• _Task to carry out_: Can you express the lines from the start of the rows through the line containing "ees'8( des'8\downbow ees'8\flageolet)" as a JSON list of strings, one string per line, with blank lines omitted? Leave the pictures out of your answer.

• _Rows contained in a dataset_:
━━━

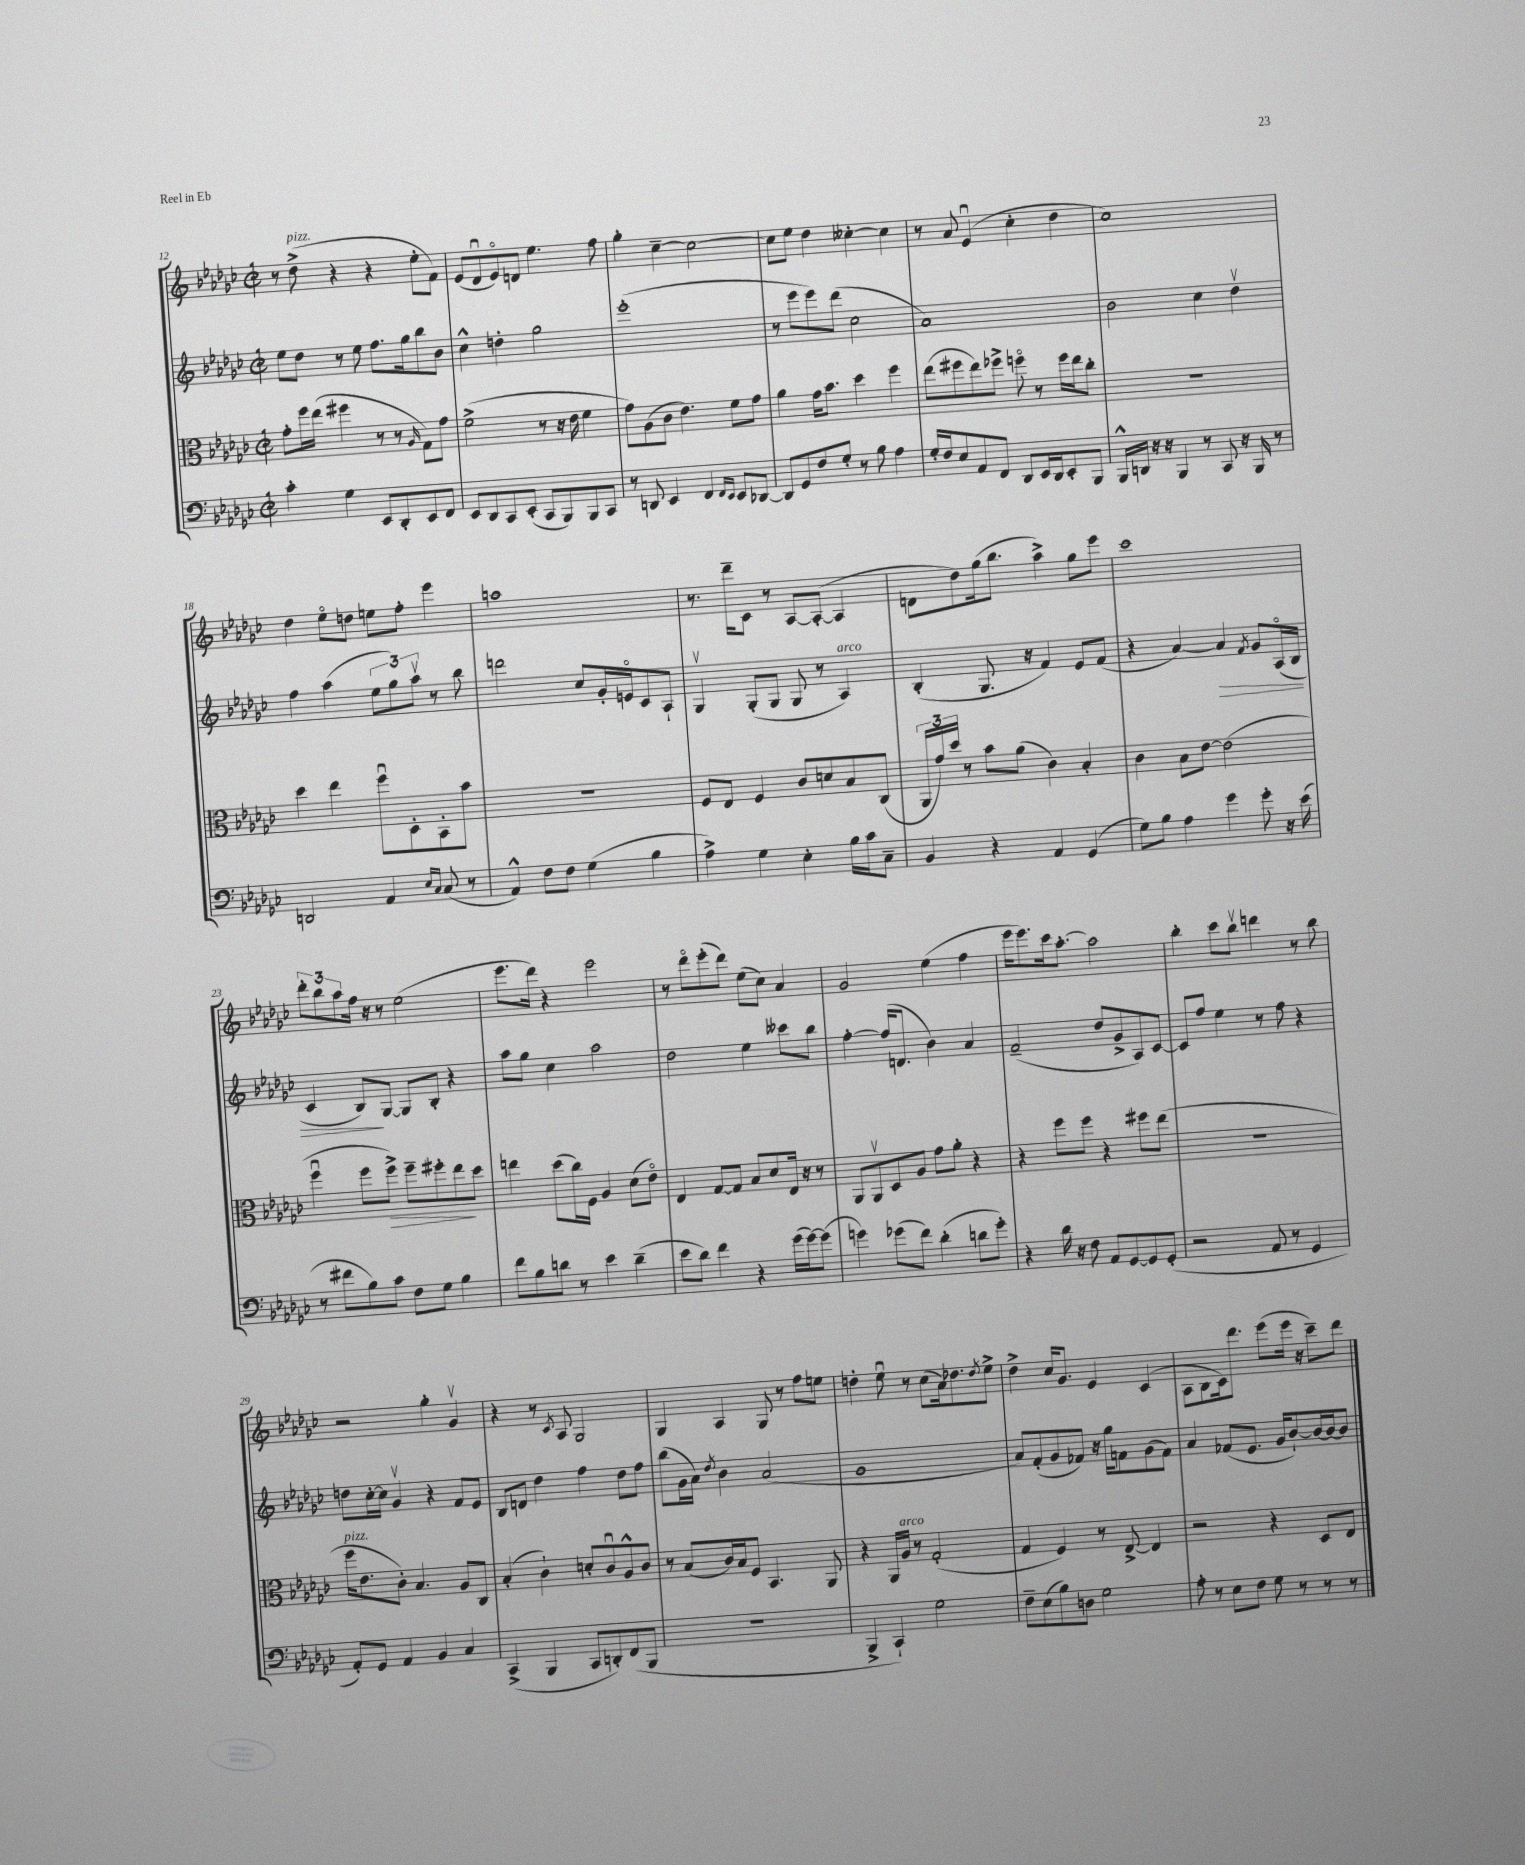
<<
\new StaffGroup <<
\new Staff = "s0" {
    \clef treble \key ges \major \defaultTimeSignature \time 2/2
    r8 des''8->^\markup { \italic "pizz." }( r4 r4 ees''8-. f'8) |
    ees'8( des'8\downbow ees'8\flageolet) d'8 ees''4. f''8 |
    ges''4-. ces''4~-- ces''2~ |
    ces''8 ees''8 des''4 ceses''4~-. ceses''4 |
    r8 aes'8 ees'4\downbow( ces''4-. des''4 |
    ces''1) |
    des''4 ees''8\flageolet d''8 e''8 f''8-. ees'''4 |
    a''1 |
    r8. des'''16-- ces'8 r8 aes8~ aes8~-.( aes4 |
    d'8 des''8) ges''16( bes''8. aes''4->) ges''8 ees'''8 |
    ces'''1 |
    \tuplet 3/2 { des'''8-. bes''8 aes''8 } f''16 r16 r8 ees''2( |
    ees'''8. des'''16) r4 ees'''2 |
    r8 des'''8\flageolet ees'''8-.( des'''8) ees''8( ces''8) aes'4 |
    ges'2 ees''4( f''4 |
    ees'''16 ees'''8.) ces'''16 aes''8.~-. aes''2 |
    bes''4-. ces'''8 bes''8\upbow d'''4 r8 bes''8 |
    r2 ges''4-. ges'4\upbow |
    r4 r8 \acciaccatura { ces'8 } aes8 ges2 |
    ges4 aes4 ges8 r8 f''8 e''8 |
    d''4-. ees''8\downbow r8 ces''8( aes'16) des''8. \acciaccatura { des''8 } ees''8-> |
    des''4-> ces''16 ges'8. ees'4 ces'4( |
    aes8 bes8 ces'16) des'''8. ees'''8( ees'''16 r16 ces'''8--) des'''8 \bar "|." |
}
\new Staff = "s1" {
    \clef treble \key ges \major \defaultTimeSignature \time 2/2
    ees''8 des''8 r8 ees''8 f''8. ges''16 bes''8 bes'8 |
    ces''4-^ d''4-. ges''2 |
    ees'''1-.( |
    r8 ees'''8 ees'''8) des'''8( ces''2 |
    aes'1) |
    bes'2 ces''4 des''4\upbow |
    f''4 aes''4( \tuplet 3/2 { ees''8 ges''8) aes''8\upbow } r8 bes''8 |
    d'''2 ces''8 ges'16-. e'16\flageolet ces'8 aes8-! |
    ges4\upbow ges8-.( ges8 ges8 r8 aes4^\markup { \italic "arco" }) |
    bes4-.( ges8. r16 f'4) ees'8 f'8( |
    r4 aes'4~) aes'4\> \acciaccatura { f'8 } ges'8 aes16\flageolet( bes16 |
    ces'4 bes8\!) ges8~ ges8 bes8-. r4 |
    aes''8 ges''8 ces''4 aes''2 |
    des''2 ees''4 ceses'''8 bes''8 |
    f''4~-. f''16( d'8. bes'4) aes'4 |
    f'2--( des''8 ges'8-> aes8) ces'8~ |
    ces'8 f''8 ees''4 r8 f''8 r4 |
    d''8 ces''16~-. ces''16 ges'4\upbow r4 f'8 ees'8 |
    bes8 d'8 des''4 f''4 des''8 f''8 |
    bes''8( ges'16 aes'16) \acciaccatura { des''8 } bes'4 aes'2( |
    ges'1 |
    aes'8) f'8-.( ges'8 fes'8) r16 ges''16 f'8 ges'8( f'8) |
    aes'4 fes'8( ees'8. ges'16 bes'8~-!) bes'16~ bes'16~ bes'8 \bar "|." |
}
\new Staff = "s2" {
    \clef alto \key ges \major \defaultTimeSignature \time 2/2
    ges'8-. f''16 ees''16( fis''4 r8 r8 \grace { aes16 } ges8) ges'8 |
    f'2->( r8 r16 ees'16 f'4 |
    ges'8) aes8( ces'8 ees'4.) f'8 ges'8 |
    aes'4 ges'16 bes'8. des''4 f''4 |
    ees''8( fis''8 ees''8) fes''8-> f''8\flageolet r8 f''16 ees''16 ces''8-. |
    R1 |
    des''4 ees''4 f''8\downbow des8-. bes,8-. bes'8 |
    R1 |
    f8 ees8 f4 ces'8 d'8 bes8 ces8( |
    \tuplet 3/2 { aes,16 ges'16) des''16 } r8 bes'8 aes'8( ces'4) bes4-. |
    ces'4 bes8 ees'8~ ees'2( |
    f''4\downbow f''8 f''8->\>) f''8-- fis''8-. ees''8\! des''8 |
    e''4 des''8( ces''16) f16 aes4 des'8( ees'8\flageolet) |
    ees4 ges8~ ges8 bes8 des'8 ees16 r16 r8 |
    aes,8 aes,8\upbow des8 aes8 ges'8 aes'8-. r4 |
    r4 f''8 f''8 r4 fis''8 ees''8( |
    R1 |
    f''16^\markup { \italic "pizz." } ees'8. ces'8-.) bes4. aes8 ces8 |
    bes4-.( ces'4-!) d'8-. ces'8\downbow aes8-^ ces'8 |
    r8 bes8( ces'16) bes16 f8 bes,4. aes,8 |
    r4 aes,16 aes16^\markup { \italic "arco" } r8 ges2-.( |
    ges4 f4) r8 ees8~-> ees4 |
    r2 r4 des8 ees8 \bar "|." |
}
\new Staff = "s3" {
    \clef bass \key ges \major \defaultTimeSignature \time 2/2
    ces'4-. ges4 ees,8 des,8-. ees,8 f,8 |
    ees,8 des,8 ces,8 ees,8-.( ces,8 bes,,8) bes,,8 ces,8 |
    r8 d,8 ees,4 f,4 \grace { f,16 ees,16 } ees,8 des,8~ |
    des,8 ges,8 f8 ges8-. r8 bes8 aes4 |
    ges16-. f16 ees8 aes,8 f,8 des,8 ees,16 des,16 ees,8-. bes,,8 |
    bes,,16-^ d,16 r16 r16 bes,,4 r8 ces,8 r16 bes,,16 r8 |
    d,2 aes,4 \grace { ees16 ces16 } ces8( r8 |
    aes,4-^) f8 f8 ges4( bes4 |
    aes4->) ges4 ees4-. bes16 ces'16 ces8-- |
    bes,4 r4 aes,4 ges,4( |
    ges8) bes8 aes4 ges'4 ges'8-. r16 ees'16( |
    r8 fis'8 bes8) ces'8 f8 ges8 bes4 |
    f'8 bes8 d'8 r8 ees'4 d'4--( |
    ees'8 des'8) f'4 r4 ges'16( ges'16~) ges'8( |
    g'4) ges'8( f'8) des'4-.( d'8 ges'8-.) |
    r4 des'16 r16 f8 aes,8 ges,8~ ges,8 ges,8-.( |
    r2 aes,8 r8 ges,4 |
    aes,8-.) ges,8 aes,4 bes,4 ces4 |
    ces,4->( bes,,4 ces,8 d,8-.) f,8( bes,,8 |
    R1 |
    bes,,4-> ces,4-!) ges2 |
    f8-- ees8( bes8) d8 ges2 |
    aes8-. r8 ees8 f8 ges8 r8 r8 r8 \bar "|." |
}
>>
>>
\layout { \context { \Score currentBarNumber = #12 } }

━━━

• _Exercise solution_:
[
  "<<",
  "\\new StaffGroup <<",
  "\\new Staff = \"s0\" {",
  "    \\clef treble \\key ges \\major \\defaultTimeSignature \\time 2/2",
  "    r8 des''8->^\\markup { \\italic \"pizz.\" }( r4 r4 ees''8-. f'8) |",
  "    ees'8( des'8\\downbow ees'8\\flageolet) d'8 ees''4. f''8 |"
]